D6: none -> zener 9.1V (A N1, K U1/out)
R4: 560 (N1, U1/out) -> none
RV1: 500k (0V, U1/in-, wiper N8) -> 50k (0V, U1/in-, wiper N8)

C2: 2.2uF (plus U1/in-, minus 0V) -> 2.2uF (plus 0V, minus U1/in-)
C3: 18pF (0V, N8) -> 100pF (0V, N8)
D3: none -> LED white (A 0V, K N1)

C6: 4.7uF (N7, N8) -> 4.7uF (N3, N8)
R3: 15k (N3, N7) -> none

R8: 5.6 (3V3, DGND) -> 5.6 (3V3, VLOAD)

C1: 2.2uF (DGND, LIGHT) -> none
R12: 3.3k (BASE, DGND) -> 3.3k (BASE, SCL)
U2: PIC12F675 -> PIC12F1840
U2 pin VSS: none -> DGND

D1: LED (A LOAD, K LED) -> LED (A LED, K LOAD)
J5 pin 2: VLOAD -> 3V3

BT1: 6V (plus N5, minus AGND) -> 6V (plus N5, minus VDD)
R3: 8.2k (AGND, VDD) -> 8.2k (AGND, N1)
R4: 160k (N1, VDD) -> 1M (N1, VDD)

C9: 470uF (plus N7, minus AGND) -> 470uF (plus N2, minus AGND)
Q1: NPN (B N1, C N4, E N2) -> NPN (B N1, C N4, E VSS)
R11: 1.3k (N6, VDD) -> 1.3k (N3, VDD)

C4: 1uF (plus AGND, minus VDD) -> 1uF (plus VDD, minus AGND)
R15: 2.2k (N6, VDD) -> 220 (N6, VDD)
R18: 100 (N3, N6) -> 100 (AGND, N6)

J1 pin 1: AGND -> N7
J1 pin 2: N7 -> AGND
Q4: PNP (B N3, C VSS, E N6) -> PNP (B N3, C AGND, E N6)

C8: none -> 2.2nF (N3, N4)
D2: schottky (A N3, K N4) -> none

__What the task requires__. Wherever the word "DGND" appears in the listing above, copy the whole line.

__Written solution__.
R8: 5.6 (3V3, DGND) -> 5.6 (3V3, VLOAD)
C1: 2.2uF (DGND, LIGHT) -> none
R12: 3.3k (BASE, DGND) -> 3.3k (BASE, SCL)
U2 pin VSS: none -> DGND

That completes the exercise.